THE PROBLEM:
Your output should be the lines below from the one with "building: none -> [128,332,220,426]" through the one with "building: [73,331,127,397] ->", copied exactly, pictures excluded.
### DATASET
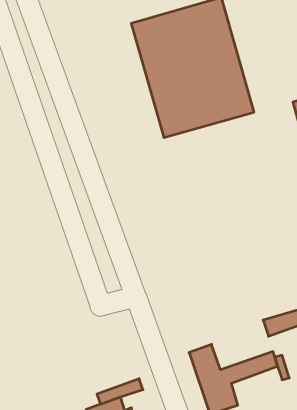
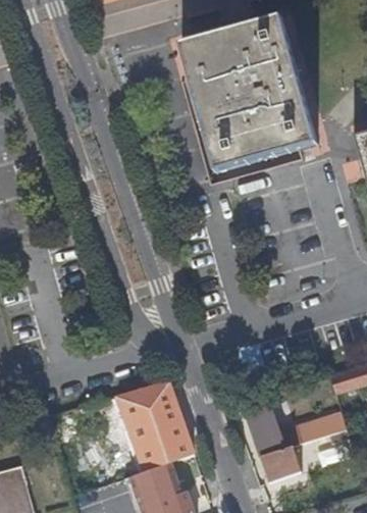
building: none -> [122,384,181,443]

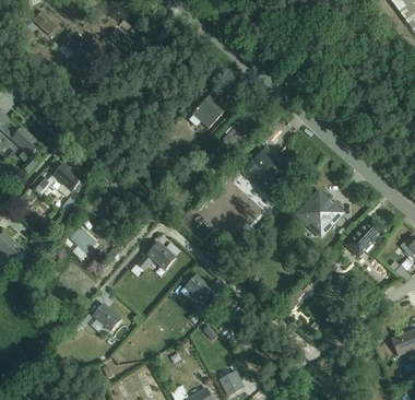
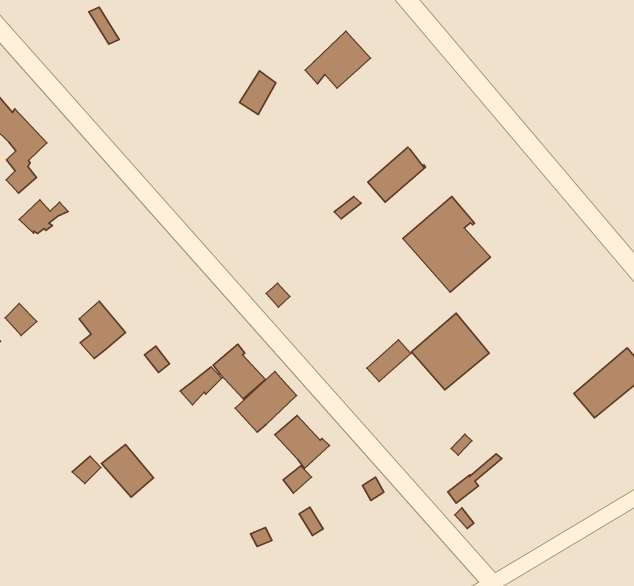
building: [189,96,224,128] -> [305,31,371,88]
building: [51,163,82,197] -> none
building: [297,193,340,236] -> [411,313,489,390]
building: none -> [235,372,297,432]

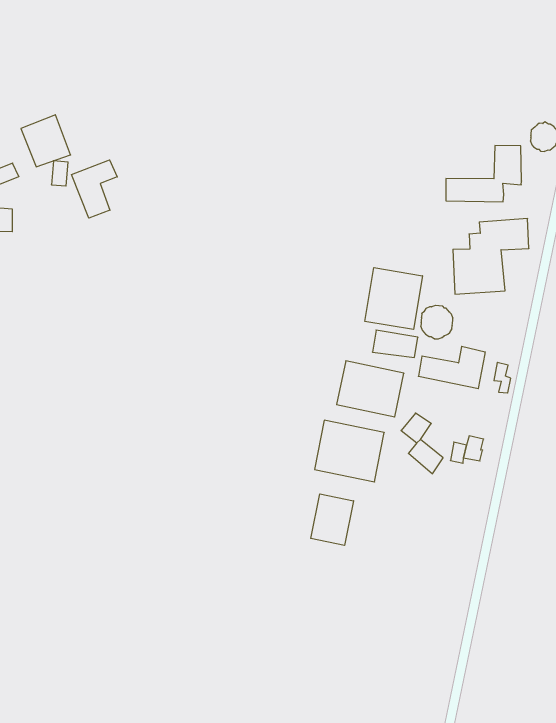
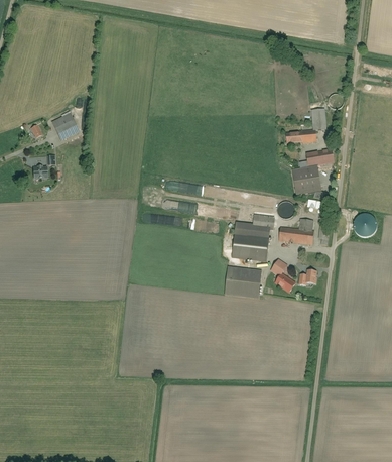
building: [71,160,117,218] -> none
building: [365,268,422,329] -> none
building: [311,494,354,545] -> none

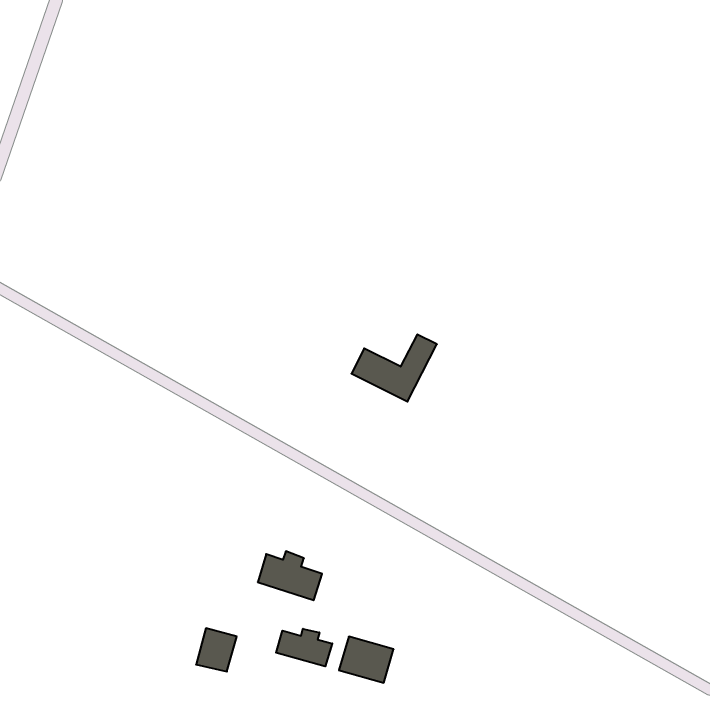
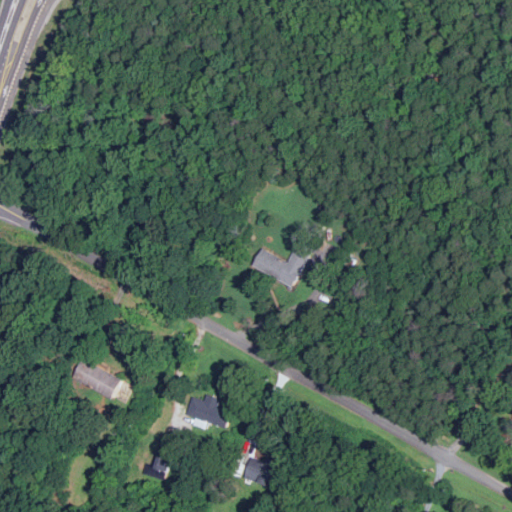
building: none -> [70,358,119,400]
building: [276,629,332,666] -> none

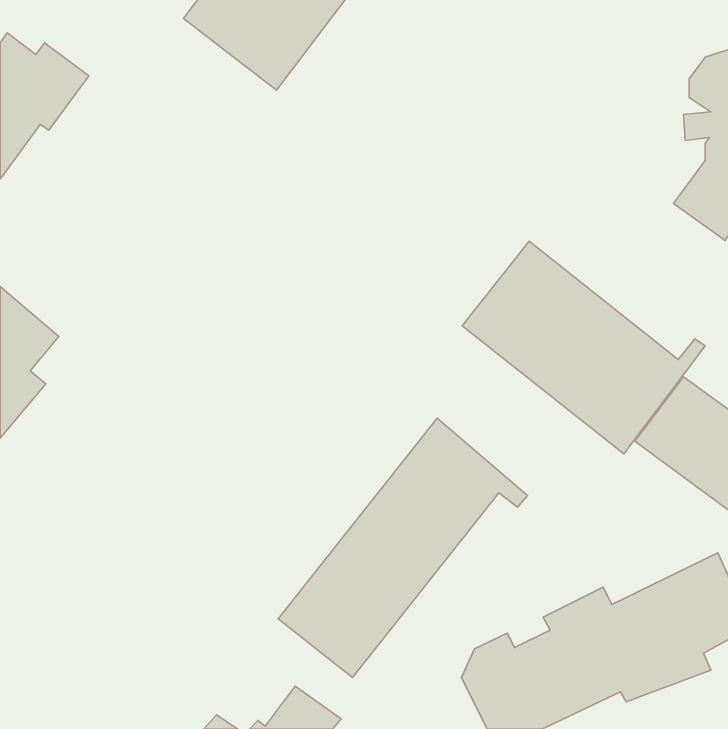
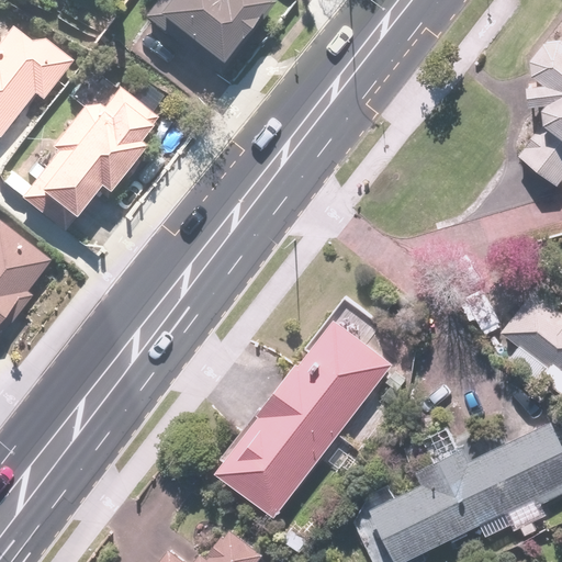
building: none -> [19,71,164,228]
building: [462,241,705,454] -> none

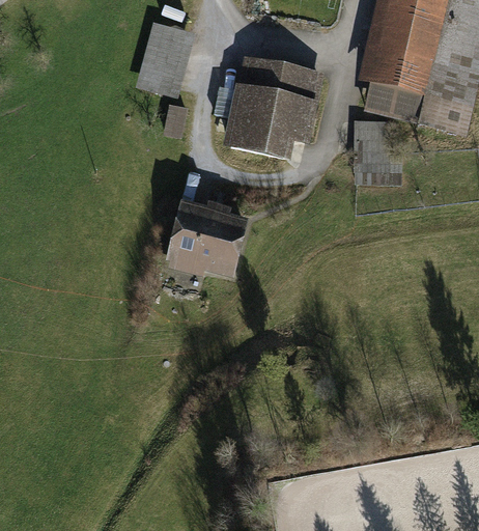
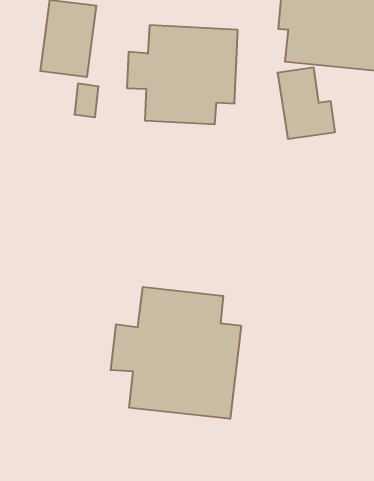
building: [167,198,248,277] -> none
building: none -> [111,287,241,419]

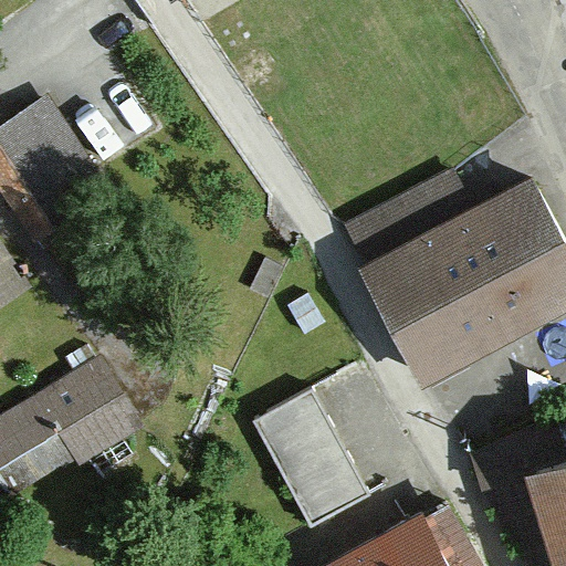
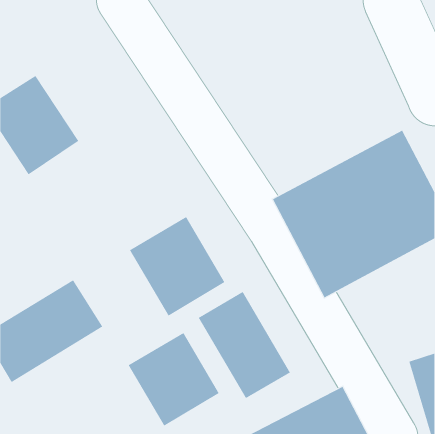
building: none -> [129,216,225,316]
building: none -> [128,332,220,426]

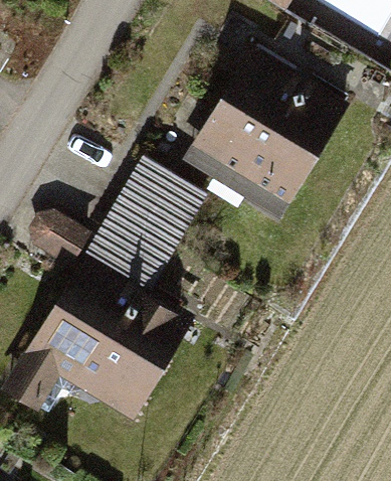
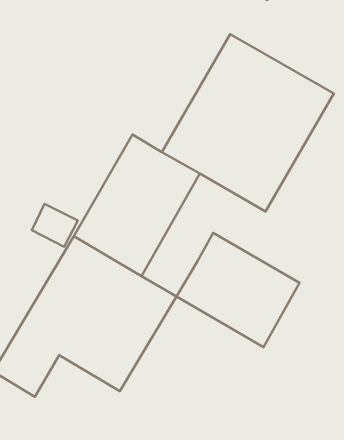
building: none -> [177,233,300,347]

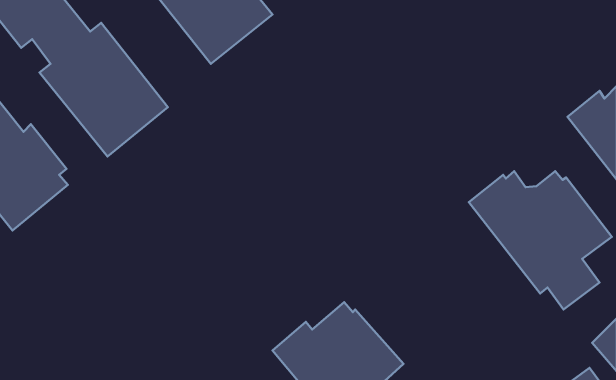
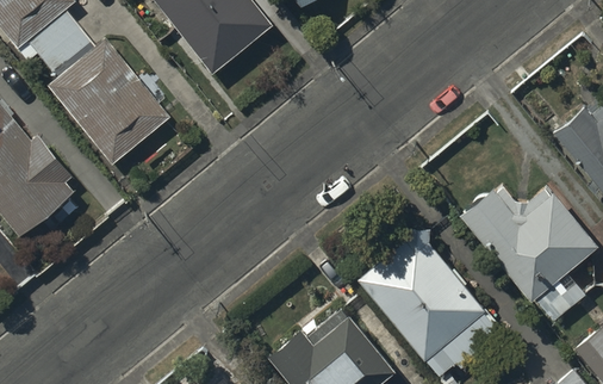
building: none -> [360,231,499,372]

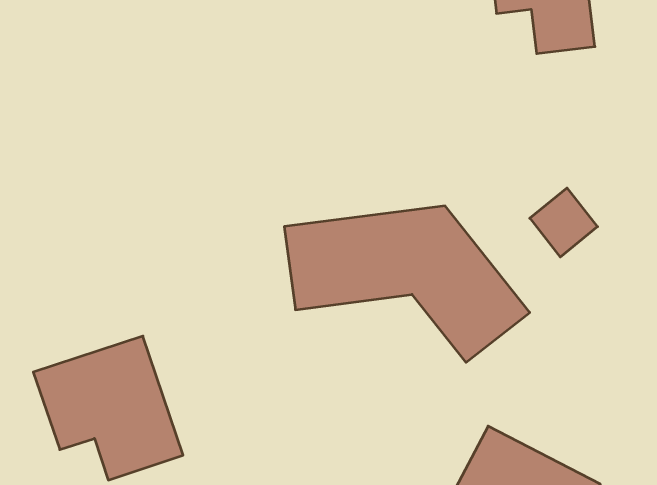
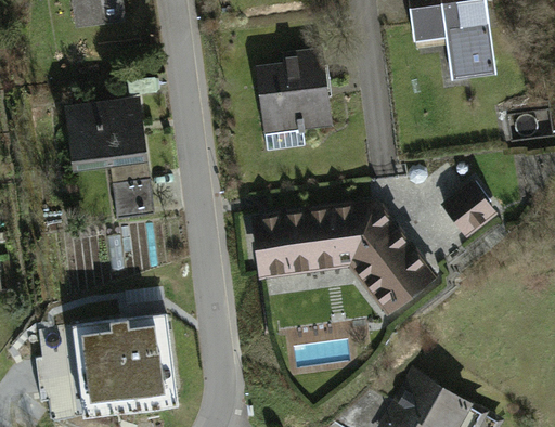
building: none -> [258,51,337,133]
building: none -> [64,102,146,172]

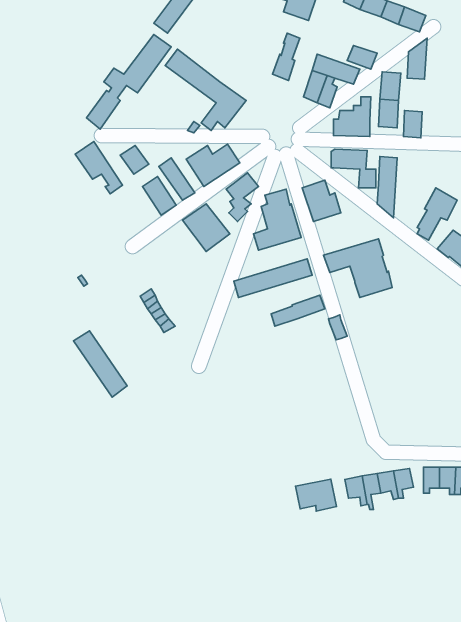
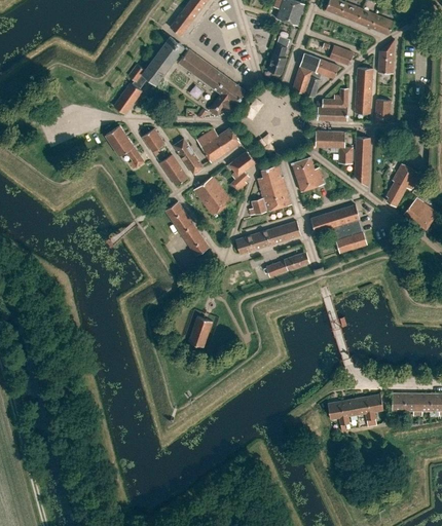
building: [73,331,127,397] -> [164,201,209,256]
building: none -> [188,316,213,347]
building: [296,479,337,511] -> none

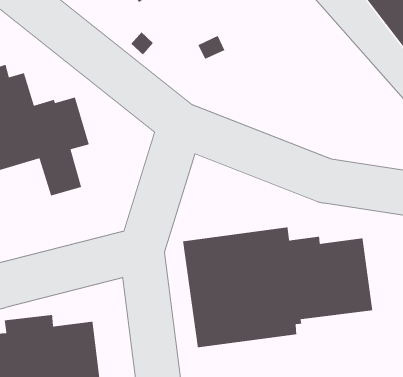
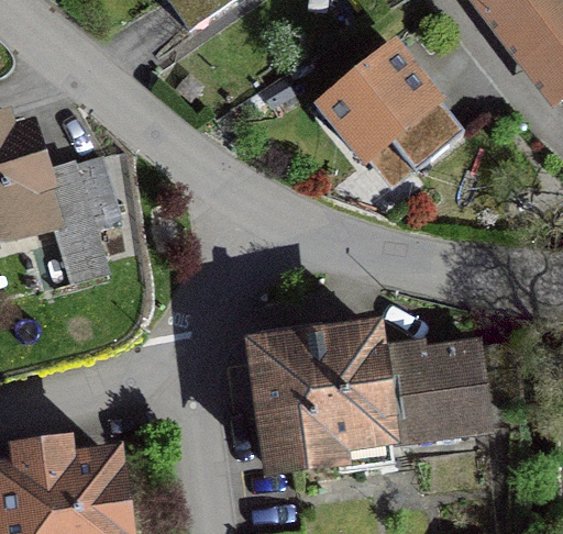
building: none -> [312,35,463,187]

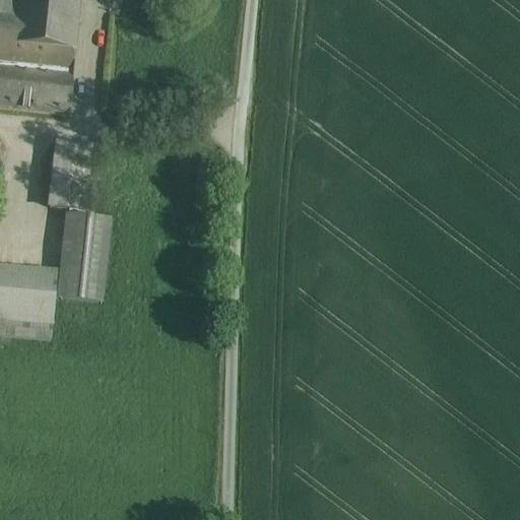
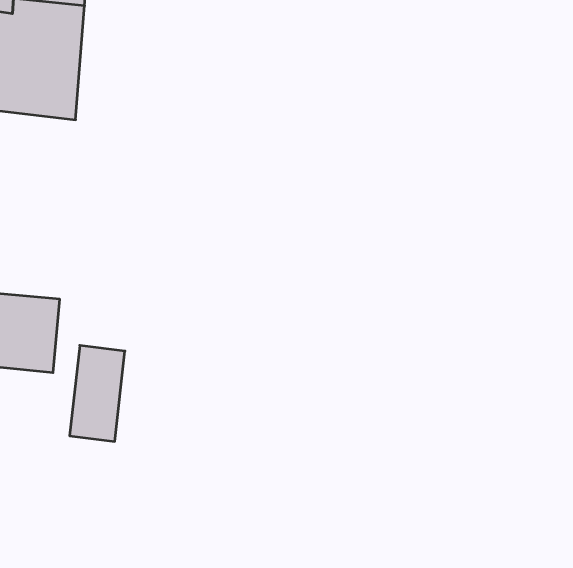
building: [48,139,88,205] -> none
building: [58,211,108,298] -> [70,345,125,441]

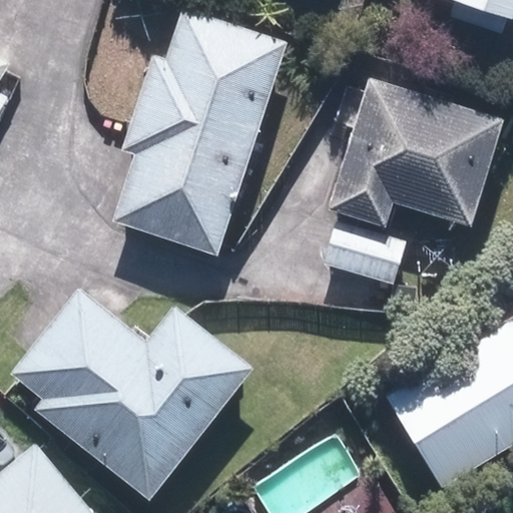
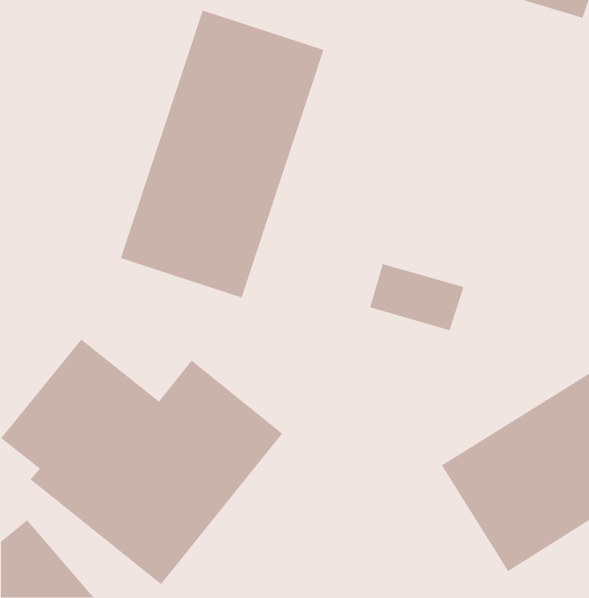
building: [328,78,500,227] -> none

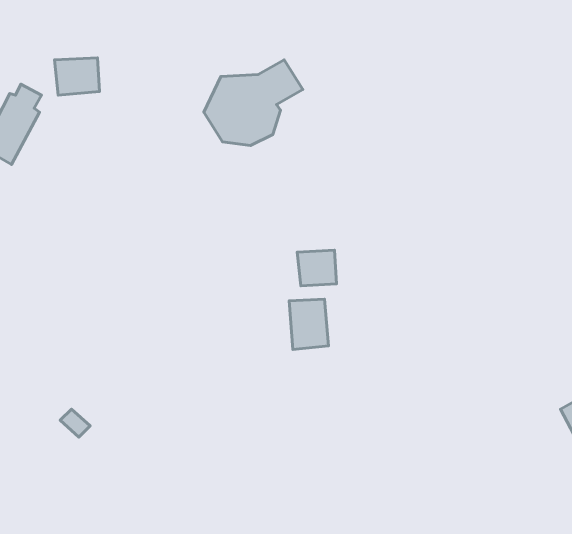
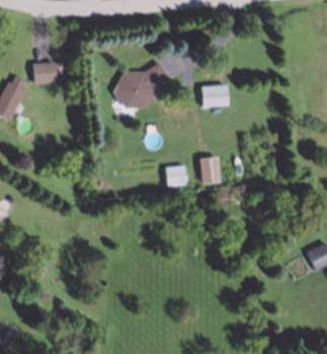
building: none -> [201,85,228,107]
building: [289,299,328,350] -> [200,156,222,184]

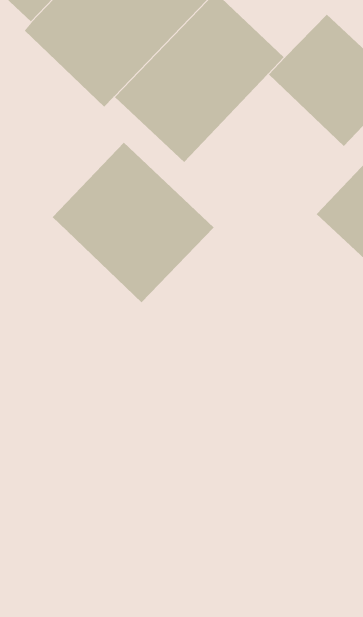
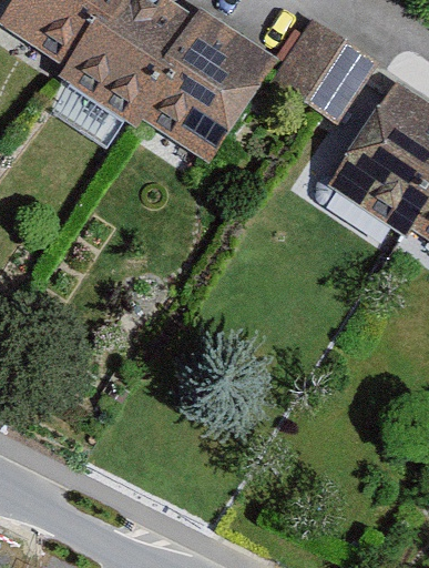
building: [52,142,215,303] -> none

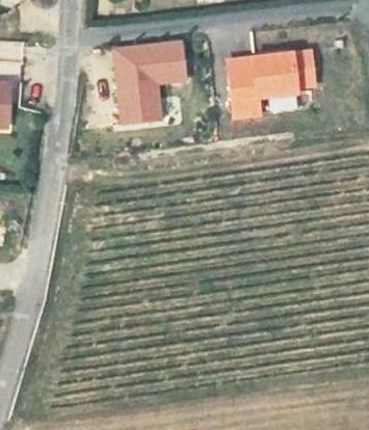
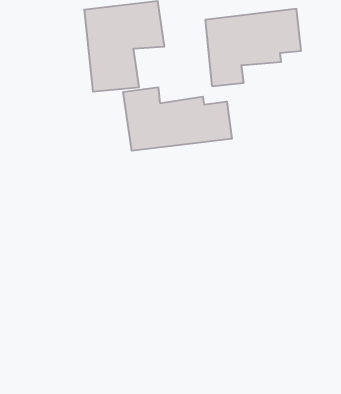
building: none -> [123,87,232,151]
######
SOLUTION:
building: none -> [128,332,220,426]

building: none -> [177,233,300,347]

building: none -> [360,231,499,372]

building: none -> [258,51,337,133]
building: none -> [64,102,146,172]

building: [73,331,127,397] -> [164,201,209,256]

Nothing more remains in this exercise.